**Recorded data**
______

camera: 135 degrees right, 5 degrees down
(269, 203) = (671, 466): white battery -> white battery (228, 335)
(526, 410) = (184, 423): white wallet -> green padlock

______

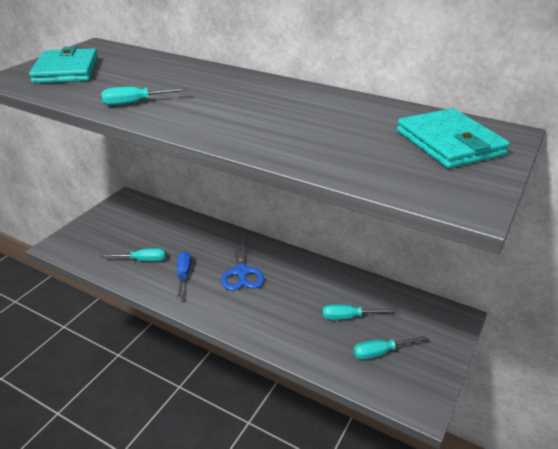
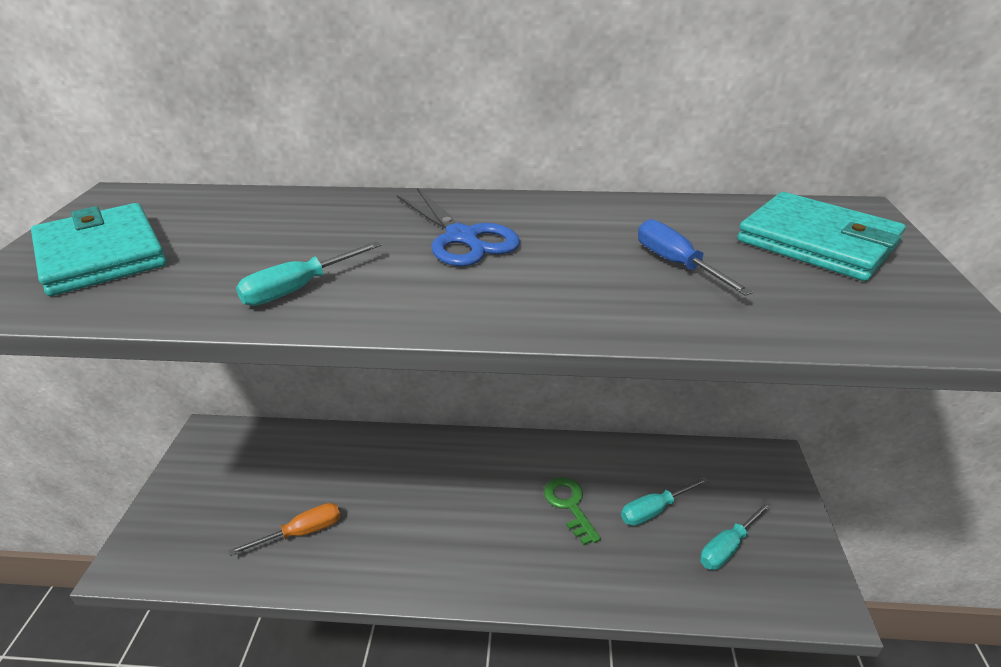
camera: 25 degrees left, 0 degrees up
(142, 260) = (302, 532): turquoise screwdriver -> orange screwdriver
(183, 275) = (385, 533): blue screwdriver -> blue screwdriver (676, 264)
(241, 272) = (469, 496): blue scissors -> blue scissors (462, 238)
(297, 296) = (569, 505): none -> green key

______

**Exercise directions**
Set down only the lines above that fall between the line holding "(269, 203) = (671, 466): white" and the line holding "(526, 410) = (184, 423): white", inclusive, keeping each exact.

**Your response**
(269, 203) = (671, 466): white battery -> white battery (228, 335)
(526, 410) = (184, 423): white wallet -> green padlock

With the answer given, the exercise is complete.